── Exercise material ──

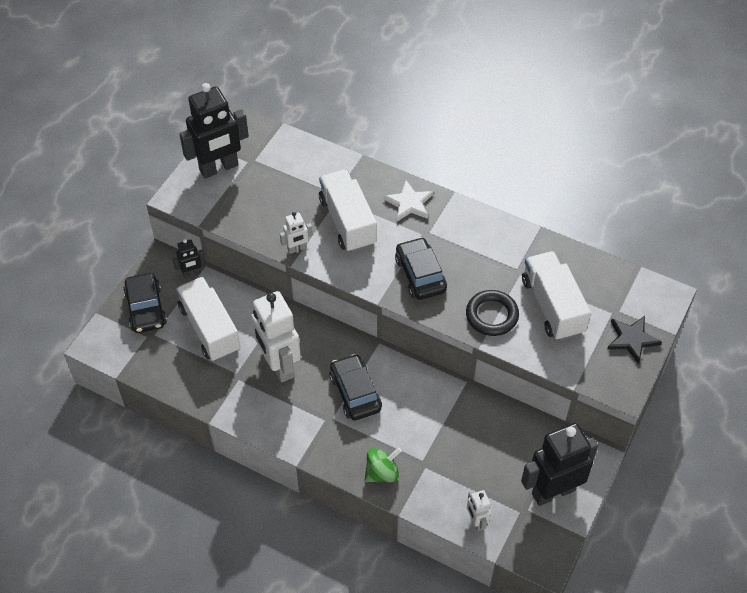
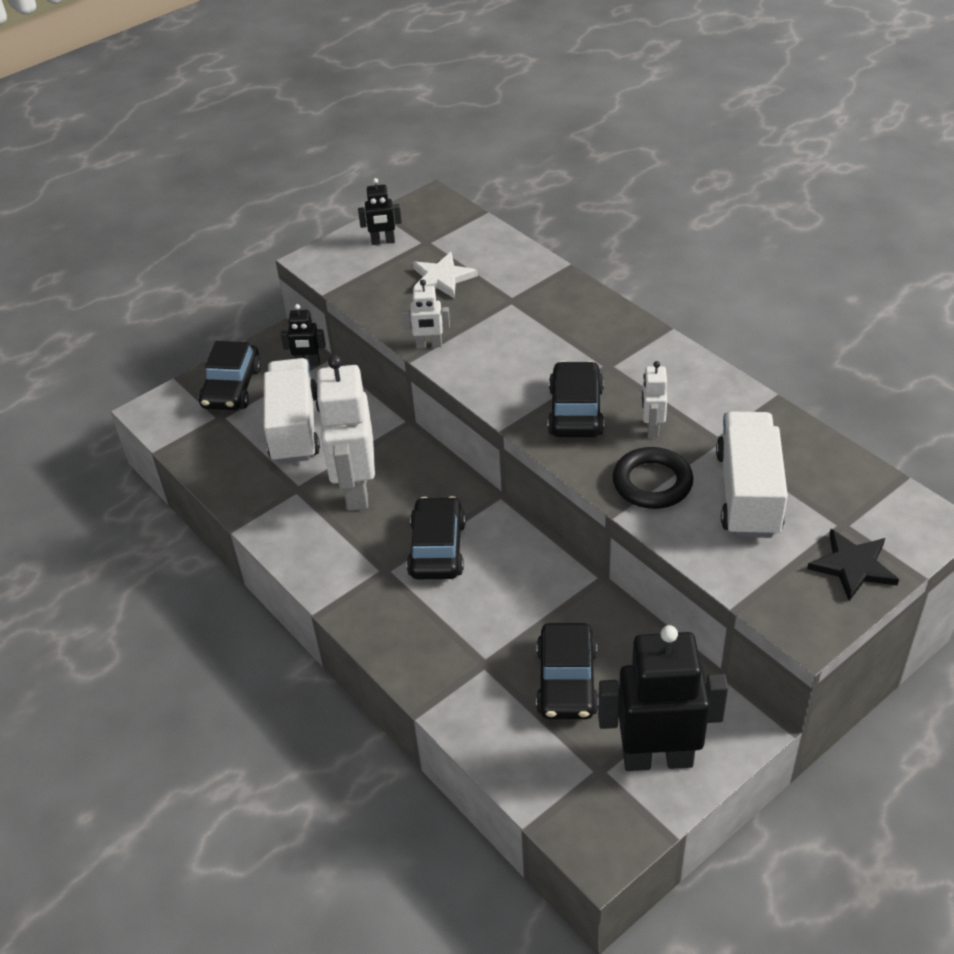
camera: 25 degrees right, 10 degrees down
(219, 168) = (383, 242): black robot -> black robot, size x0.47
(347, 222) = (511, 330): white truck -> none
(382, 473) = (421, 657): green spinning top -> none
(409, 203) = (604, 328): white star -> white star (442, 278)
(476, 521) = (522, 762): white robot -> white robot (652, 428)
(479, 459) = (567, 681): none -> black car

───

*Directions:* This exercise calls for the lines from the one holding "(347, 222) = (511, 330): white truck -> none" through the end of the entries, transcribed exactly and with nothing more.

*Exercise answer:*
(347, 222) = (511, 330): white truck -> none
(382, 473) = (421, 657): green spinning top -> none
(409, 203) = (604, 328): white star -> white star (442, 278)
(476, 521) = (522, 762): white robot -> white robot (652, 428)
(479, 459) = (567, 681): none -> black car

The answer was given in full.